• Scene edit records
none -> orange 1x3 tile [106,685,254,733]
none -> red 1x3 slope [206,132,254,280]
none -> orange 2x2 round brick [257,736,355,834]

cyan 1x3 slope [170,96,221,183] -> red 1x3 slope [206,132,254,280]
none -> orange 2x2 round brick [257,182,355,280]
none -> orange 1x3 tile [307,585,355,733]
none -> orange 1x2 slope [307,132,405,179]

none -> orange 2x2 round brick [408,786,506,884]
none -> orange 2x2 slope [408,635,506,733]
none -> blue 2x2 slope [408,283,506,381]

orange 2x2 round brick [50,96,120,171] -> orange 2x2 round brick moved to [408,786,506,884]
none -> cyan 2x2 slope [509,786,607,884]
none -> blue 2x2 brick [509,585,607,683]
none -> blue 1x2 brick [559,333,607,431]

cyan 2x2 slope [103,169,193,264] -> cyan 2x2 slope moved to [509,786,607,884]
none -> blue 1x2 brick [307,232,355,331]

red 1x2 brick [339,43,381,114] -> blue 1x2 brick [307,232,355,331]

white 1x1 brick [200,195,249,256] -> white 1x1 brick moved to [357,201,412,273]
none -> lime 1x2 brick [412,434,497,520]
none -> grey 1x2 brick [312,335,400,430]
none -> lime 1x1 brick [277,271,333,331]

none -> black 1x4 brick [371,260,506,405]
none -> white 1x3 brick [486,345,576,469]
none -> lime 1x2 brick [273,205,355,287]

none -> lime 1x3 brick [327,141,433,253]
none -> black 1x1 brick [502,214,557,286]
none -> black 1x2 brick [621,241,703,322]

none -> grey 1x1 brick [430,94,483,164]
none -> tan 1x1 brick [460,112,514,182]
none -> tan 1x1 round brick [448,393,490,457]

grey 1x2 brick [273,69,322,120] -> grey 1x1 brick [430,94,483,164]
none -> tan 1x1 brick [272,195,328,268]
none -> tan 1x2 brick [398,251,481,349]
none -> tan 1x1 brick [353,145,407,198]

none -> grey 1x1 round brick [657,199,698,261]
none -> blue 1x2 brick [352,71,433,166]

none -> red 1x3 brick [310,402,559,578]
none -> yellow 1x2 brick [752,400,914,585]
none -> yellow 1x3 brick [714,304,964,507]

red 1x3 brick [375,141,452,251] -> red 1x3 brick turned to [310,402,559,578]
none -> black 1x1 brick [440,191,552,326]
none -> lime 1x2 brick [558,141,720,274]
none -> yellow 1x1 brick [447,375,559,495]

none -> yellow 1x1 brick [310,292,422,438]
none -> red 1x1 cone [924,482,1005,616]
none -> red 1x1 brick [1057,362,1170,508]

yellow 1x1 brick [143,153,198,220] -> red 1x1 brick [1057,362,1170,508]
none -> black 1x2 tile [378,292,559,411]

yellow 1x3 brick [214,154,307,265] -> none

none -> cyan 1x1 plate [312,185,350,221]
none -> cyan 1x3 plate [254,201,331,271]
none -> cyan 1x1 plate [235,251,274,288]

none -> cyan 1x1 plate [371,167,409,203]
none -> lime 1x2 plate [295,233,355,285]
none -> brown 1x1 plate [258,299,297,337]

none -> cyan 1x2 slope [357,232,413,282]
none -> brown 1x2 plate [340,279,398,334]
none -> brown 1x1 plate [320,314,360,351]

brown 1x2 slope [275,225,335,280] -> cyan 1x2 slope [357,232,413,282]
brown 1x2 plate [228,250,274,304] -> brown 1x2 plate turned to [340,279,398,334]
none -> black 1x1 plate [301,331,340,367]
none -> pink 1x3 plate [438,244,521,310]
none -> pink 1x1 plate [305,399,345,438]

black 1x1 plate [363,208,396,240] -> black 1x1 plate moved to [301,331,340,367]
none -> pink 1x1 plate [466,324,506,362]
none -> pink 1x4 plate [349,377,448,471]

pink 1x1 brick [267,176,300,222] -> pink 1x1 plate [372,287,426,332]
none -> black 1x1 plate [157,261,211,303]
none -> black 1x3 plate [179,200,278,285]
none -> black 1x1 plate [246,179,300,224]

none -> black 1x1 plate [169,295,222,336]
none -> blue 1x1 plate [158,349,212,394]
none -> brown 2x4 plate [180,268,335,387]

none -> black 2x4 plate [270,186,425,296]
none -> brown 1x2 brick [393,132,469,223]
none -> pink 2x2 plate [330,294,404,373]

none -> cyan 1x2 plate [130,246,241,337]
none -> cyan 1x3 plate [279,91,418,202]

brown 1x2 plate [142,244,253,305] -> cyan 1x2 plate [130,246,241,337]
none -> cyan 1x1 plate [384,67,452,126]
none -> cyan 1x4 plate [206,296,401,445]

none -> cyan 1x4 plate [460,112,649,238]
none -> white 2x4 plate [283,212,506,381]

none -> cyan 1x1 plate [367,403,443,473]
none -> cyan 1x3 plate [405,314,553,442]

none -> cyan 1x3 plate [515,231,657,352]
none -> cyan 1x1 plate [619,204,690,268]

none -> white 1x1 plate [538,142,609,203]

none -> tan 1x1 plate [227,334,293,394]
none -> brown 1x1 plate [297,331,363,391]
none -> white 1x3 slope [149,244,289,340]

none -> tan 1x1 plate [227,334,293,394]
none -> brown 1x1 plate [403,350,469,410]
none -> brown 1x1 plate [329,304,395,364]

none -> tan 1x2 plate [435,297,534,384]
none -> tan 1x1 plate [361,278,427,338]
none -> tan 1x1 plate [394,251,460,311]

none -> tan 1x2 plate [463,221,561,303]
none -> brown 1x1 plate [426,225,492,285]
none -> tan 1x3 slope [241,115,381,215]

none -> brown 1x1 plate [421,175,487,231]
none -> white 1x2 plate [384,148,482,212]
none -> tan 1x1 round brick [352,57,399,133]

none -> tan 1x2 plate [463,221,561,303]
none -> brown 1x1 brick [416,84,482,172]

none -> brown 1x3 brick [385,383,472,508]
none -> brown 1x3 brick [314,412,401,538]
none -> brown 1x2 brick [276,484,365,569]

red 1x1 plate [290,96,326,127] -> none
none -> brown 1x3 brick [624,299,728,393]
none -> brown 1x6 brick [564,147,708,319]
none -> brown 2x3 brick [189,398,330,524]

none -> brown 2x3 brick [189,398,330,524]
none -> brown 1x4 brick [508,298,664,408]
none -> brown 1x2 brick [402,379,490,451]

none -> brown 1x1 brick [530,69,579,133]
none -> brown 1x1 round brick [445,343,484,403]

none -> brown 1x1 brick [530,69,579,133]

• Work task
All of the entries are to be transcribed exactly.

• Answer space
none -> orange 1x3 tile [106,685,254,733]
none -> red 1x3 slope [206,132,254,280]
none -> orange 2x2 round brick [257,736,355,834]

cyan 1x3 slope [170,96,221,183] -> red 1x3 slope [206,132,254,280]
none -> orange 2x2 round brick [257,182,355,280]
none -> orange 1x3 tile [307,585,355,733]
none -> orange 1x2 slope [307,132,405,179]

none -> orange 2x2 round brick [408,786,506,884]
none -> orange 2x2 slope [408,635,506,733]
none -> blue 2x2 slope [408,283,506,381]

orange 2x2 round brick [50,96,120,171] -> orange 2x2 round brick moved to [408,786,506,884]
none -> cyan 2x2 slope [509,786,607,884]
none -> blue 2x2 brick [509,585,607,683]
none -> blue 1x2 brick [559,333,607,431]

cyan 2x2 slope [103,169,193,264] -> cyan 2x2 slope moved to [509,786,607,884]
none -> blue 1x2 brick [307,232,355,331]

red 1x2 brick [339,43,381,114] -> blue 1x2 brick [307,232,355,331]

white 1x1 brick [200,195,249,256] -> white 1x1 brick moved to [357,201,412,273]
none -> lime 1x2 brick [412,434,497,520]
none -> grey 1x2 brick [312,335,400,430]
none -> lime 1x1 brick [277,271,333,331]

none -> black 1x4 brick [371,260,506,405]
none -> white 1x3 brick [486,345,576,469]
none -> lime 1x2 brick [273,205,355,287]

none -> lime 1x3 brick [327,141,433,253]
none -> black 1x1 brick [502,214,557,286]
none -> black 1x2 brick [621,241,703,322]

none -> grey 1x1 brick [430,94,483,164]
none -> tan 1x1 brick [460,112,514,182]
none -> tan 1x1 round brick [448,393,490,457]

grey 1x2 brick [273,69,322,120] -> grey 1x1 brick [430,94,483,164]
none -> tan 1x1 brick [272,195,328,268]
none -> tan 1x2 brick [398,251,481,349]
none -> tan 1x1 brick [353,145,407,198]

none -> grey 1x1 round brick [657,199,698,261]
none -> blue 1x2 brick [352,71,433,166]

none -> red 1x3 brick [310,402,559,578]
none -> yellow 1x2 brick [752,400,914,585]
none -> yellow 1x3 brick [714,304,964,507]

red 1x3 brick [375,141,452,251] -> red 1x3 brick turned to [310,402,559,578]
none -> black 1x1 brick [440,191,552,326]
none -> lime 1x2 brick [558,141,720,274]
none -> yellow 1x1 brick [447,375,559,495]

none -> yellow 1x1 brick [310,292,422,438]
none -> red 1x1 cone [924,482,1005,616]
none -> red 1x1 brick [1057,362,1170,508]

yellow 1x1 brick [143,153,198,220] -> red 1x1 brick [1057,362,1170,508]
none -> black 1x2 tile [378,292,559,411]

yellow 1x3 brick [214,154,307,265] -> none

none -> cyan 1x1 plate [312,185,350,221]
none -> cyan 1x3 plate [254,201,331,271]
none -> cyan 1x1 plate [235,251,274,288]

none -> cyan 1x1 plate [371,167,409,203]
none -> lime 1x2 plate [295,233,355,285]
none -> brown 1x1 plate [258,299,297,337]

none -> cyan 1x2 slope [357,232,413,282]
none -> brown 1x2 plate [340,279,398,334]
none -> brown 1x1 plate [320,314,360,351]

brown 1x2 slope [275,225,335,280] -> cyan 1x2 slope [357,232,413,282]
brown 1x2 plate [228,250,274,304] -> brown 1x2 plate turned to [340,279,398,334]
none -> black 1x1 plate [301,331,340,367]
none -> pink 1x3 plate [438,244,521,310]
none -> pink 1x1 plate [305,399,345,438]

black 1x1 plate [363,208,396,240] -> black 1x1 plate moved to [301,331,340,367]
none -> pink 1x1 plate [466,324,506,362]
none -> pink 1x4 plate [349,377,448,471]

pink 1x1 brick [267,176,300,222] -> pink 1x1 plate [372,287,426,332]
none -> black 1x1 plate [157,261,211,303]
none -> black 1x3 plate [179,200,278,285]
none -> black 1x1 plate [246,179,300,224]

none -> black 1x1 plate [169,295,222,336]
none -> blue 1x1 plate [158,349,212,394]
none -> brown 2x4 plate [180,268,335,387]

none -> black 2x4 plate [270,186,425,296]
none -> brown 1x2 brick [393,132,469,223]
none -> pink 2x2 plate [330,294,404,373]

none -> cyan 1x2 plate [130,246,241,337]
none -> cyan 1x3 plate [279,91,418,202]

brown 1x2 plate [142,244,253,305] -> cyan 1x2 plate [130,246,241,337]
none -> cyan 1x1 plate [384,67,452,126]
none -> cyan 1x4 plate [206,296,401,445]

none -> cyan 1x4 plate [460,112,649,238]
none -> white 2x4 plate [283,212,506,381]

none -> cyan 1x1 plate [367,403,443,473]
none -> cyan 1x3 plate [405,314,553,442]

none -> cyan 1x3 plate [515,231,657,352]
none -> cyan 1x1 plate [619,204,690,268]

none -> white 1x1 plate [538,142,609,203]

none -> tan 1x1 plate [227,334,293,394]
none -> brown 1x1 plate [297,331,363,391]
none -> white 1x3 slope [149,244,289,340]

none -> tan 1x1 plate [227,334,293,394]
none -> brown 1x1 plate [403,350,469,410]
none -> brown 1x1 plate [329,304,395,364]

none -> tan 1x2 plate [435,297,534,384]
none -> tan 1x1 plate [361,278,427,338]
none -> tan 1x1 plate [394,251,460,311]

none -> tan 1x2 plate [463,221,561,303]
none -> brown 1x1 plate [426,225,492,285]
none -> tan 1x3 slope [241,115,381,215]

none -> brown 1x1 plate [421,175,487,231]
none -> white 1x2 plate [384,148,482,212]
none -> tan 1x1 round brick [352,57,399,133]

none -> tan 1x2 plate [463,221,561,303]
none -> brown 1x1 brick [416,84,482,172]

none -> brown 1x3 brick [385,383,472,508]
none -> brown 1x3 brick [314,412,401,538]
none -> brown 1x2 brick [276,484,365,569]

red 1x1 plate [290,96,326,127] -> none
none -> brown 1x3 brick [624,299,728,393]
none -> brown 1x6 brick [564,147,708,319]
none -> brown 2x3 brick [189,398,330,524]

none -> brown 2x3 brick [189,398,330,524]
none -> brown 1x4 brick [508,298,664,408]
none -> brown 1x2 brick [402,379,490,451]

none -> brown 1x1 brick [530,69,579,133]
none -> brown 1x1 round brick [445,343,484,403]

none -> brown 1x1 brick [530,69,579,133]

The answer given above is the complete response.